> [RECORDS SUPPLIED]:
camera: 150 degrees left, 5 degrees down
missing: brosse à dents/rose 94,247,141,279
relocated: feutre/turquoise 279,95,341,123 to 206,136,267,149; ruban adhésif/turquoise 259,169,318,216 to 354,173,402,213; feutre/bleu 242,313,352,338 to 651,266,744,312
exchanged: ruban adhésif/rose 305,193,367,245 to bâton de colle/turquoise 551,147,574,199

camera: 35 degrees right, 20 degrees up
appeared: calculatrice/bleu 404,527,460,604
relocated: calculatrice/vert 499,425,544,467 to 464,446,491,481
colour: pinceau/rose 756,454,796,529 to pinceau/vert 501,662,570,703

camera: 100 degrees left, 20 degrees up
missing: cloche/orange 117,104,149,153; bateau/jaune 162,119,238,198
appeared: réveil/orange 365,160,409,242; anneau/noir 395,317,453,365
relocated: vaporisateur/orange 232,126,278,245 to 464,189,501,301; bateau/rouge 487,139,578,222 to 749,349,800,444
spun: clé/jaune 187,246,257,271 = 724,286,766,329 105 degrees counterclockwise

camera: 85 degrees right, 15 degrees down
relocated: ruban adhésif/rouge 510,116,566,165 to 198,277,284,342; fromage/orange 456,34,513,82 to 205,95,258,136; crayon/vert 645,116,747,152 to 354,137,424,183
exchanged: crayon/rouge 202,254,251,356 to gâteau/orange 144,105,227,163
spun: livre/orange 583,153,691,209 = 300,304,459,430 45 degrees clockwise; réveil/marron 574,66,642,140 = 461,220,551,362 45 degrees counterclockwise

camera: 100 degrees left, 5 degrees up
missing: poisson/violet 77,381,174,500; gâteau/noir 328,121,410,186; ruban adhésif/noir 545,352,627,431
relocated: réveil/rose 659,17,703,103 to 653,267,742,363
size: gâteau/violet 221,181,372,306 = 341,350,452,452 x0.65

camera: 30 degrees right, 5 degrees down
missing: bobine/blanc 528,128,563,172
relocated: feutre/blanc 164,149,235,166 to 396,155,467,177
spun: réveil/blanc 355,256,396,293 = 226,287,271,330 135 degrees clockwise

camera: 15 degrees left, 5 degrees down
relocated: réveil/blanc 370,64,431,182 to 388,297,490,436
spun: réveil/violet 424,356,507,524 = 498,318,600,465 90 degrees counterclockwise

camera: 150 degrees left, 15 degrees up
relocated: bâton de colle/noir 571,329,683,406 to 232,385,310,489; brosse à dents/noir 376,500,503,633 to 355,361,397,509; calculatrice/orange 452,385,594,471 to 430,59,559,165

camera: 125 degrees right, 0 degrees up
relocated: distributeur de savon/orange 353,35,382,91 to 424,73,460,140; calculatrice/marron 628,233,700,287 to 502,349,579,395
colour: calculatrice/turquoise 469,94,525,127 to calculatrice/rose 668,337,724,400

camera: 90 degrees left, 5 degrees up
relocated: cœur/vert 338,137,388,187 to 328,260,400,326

> [TASK PROMPT]: Nothing but the lines from the first line of the data through the line with "relocated: feutre/turquoise 279,95,341,123" should be returned, exactly as they appear, both ends included.

> [REPLY]:
camera: 150 degrees left, 5 degrees down
missing: brosse à dents/rose 94,247,141,279
relocated: feutre/turquoise 279,95,341,123 to 206,136,267,149; ruban adhésif/turquoise 259,169,318,216 to 354,173,402,213; feutre/bleu 242,313,352,338 to 651,266,744,312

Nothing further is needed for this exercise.